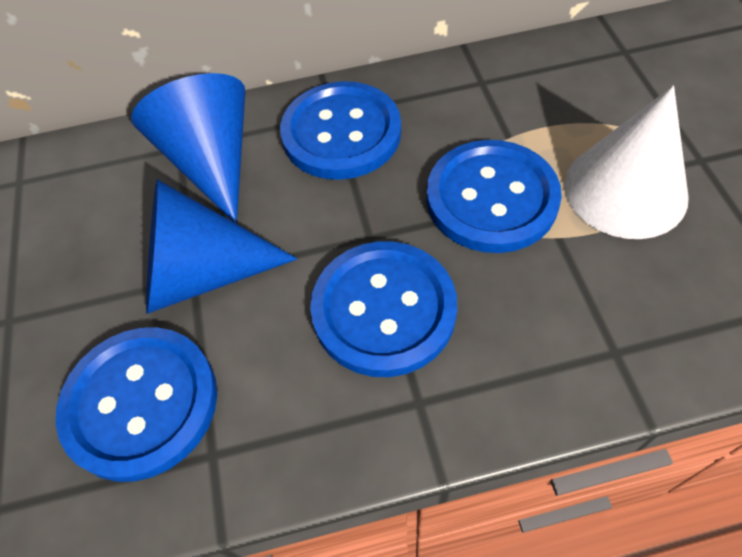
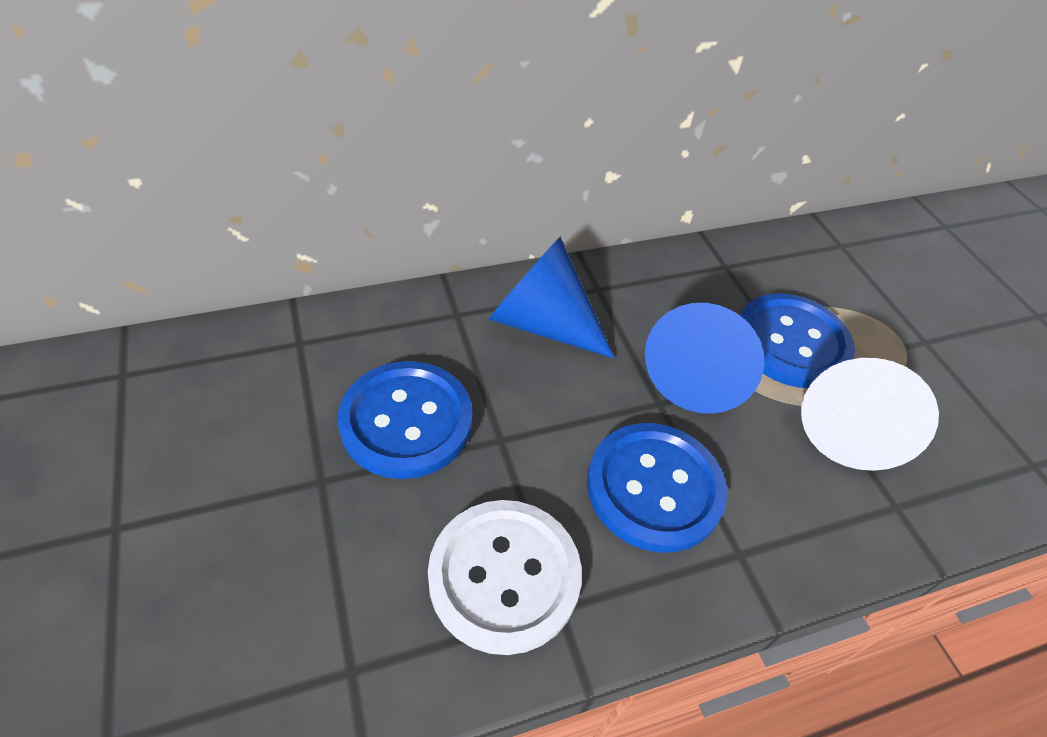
blue button: 4 -> 3
white button: 0 -> 1

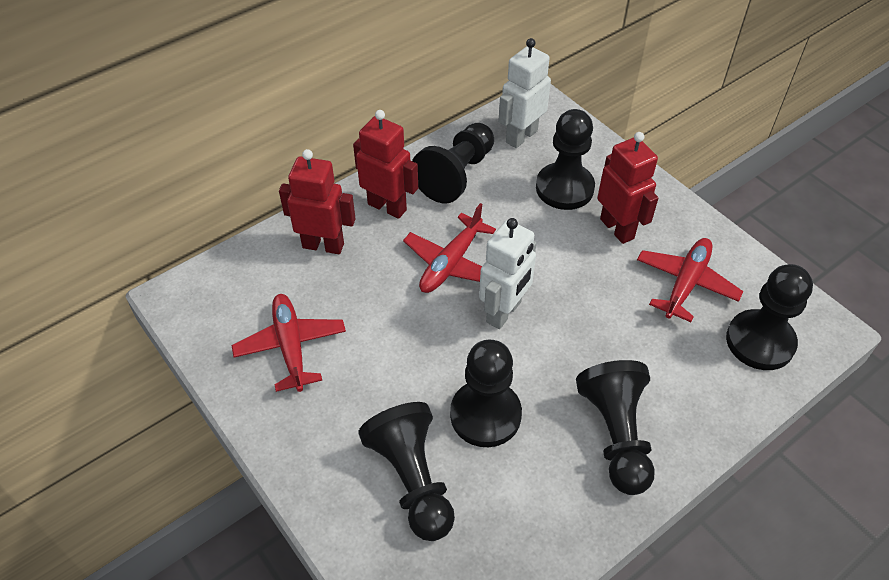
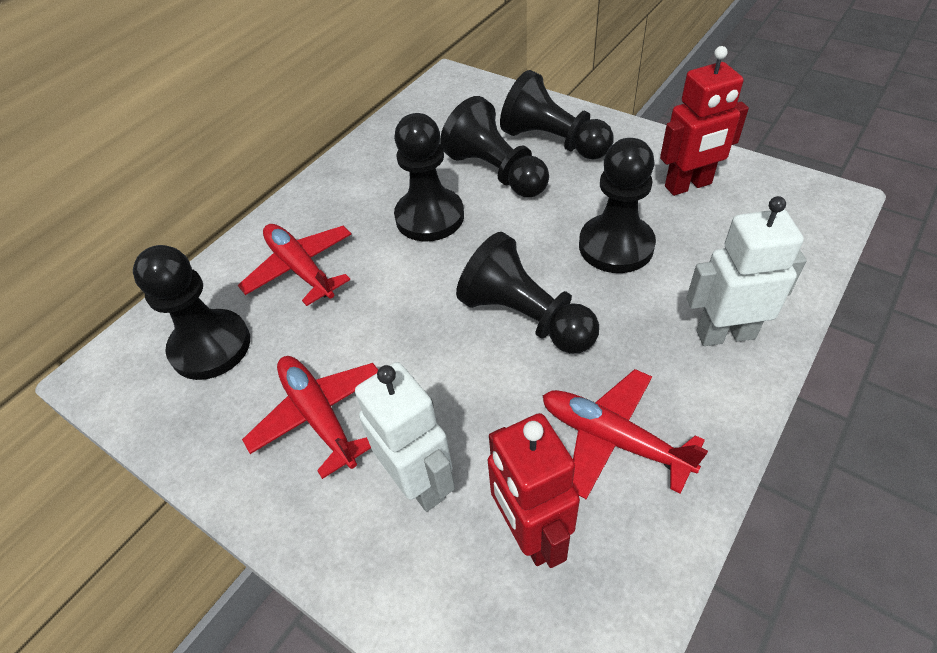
red robot: 3 -> 2

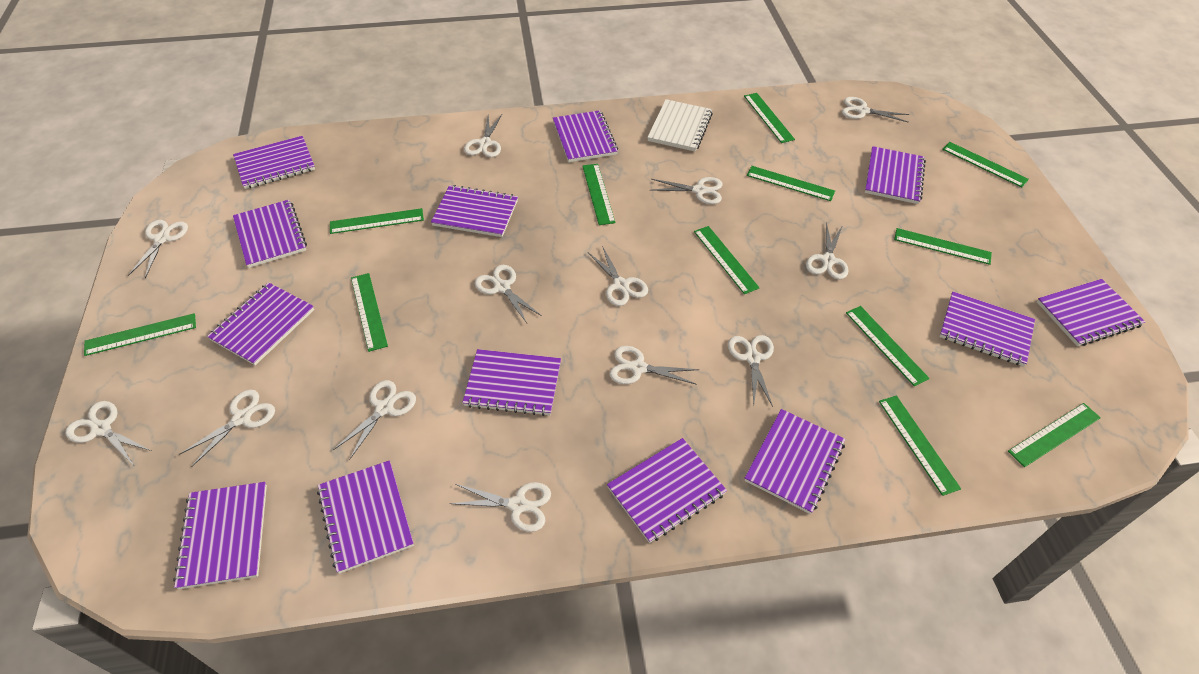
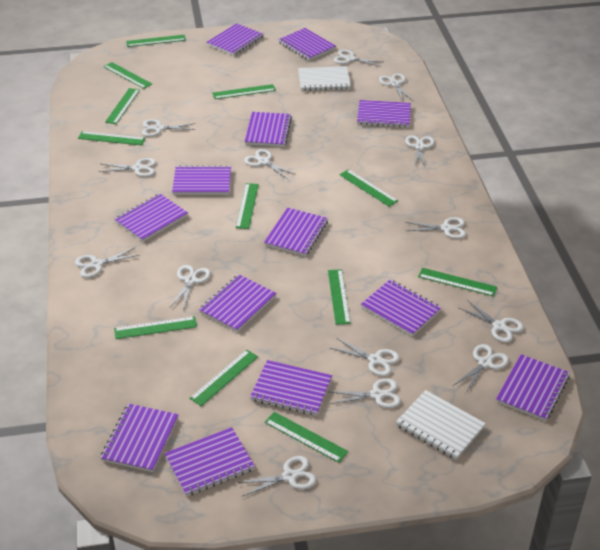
white notebook: 1 -> 2
white scissors: 13 -> 14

■ **PROBLEM TO SOLVE**:
Each line above should be output exactly, apart from the pictures.

■ **RESULT**:
blue button: 4 -> 3
white button: 0 -> 1

red robot: 3 -> 2

white notebook: 1 -> 2
white scissors: 13 -> 14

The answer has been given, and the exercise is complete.